> _Available data_
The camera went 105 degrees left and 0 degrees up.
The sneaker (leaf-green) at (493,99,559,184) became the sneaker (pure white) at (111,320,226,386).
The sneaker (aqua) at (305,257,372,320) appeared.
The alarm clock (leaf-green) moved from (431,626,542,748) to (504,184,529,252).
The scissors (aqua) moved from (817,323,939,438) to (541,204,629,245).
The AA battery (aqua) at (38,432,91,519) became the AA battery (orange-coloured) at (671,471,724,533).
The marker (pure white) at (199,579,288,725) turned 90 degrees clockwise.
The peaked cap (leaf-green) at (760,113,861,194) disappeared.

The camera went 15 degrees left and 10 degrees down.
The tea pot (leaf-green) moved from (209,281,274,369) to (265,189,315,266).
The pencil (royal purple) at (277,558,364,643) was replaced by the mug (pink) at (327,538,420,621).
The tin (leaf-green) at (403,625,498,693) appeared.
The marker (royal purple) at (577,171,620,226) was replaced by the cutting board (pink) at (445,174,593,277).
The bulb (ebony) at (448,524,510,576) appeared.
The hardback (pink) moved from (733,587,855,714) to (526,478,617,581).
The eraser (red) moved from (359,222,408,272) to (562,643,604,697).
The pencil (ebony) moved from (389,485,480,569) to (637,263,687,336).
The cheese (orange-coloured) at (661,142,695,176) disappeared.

> _Aim of the exercise_
Output the listing above without altering a single character.

> _Answer to this exercise_
The camera went 105 degrees left and 0 degrees up.
The sneaker (leaf-green) at (493,99,559,184) became the sneaker (pure white) at (111,320,226,386).
The sneaker (aqua) at (305,257,372,320) appeared.
The alarm clock (leaf-green) moved from (431,626,542,748) to (504,184,529,252).
The scissors (aqua) moved from (817,323,939,438) to (541,204,629,245).
The AA battery (aqua) at (38,432,91,519) became the AA battery (orange-coloured) at (671,471,724,533).
The marker (pure white) at (199,579,288,725) turned 90 degrees clockwise.
The peaked cap (leaf-green) at (760,113,861,194) disappeared.

The camera went 15 degrees left and 10 degrees down.
The tea pot (leaf-green) moved from (209,281,274,369) to (265,189,315,266).
The pencil (royal purple) at (277,558,364,643) was replaced by the mug (pink) at (327,538,420,621).
The tin (leaf-green) at (403,625,498,693) appeared.
The marker (royal purple) at (577,171,620,226) was replaced by the cutting board (pink) at (445,174,593,277).
The bulb (ebony) at (448,524,510,576) appeared.
The hardback (pink) moved from (733,587,855,714) to (526,478,617,581).
The eraser (red) moved from (359,222,408,272) to (562,643,604,697).
The pencil (ebony) moved from (389,485,480,569) to (637,263,687,336).
The cheese (orange-coloured) at (661,142,695,176) disappeared.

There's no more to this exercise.